Description of the task
Go through the data from its first line and retype each line, stopping once the line containing "orange_pusenax [543,391] ->" has been retyped.

========

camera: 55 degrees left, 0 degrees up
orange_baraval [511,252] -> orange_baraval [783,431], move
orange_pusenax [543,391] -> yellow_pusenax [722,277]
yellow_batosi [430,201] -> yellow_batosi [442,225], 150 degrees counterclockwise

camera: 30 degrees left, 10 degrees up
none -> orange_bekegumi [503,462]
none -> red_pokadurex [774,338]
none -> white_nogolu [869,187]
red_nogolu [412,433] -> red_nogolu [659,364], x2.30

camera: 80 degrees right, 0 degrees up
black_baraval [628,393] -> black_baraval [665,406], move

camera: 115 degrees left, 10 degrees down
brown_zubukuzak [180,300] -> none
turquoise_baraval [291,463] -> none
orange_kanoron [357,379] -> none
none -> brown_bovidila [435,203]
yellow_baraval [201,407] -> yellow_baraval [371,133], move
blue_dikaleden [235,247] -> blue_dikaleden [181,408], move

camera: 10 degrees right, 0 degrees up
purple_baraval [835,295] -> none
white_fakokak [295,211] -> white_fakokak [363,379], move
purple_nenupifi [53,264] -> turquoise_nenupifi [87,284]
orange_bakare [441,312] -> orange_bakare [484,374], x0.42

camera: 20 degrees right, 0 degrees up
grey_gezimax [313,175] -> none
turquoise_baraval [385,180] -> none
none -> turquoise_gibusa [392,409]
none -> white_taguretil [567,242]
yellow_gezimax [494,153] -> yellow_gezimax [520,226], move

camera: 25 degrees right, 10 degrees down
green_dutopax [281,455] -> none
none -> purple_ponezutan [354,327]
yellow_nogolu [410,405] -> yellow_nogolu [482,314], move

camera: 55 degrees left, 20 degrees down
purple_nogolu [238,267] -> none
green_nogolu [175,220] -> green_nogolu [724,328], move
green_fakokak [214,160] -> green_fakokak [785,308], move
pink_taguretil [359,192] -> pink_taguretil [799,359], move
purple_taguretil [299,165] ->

========

Result
camera: 55 degrees left, 0 degrees up
orange_baraval [511,252] -> orange_baraval [783,431], move
orange_pusenax [543,391] -> yellow_pusenax [722,277]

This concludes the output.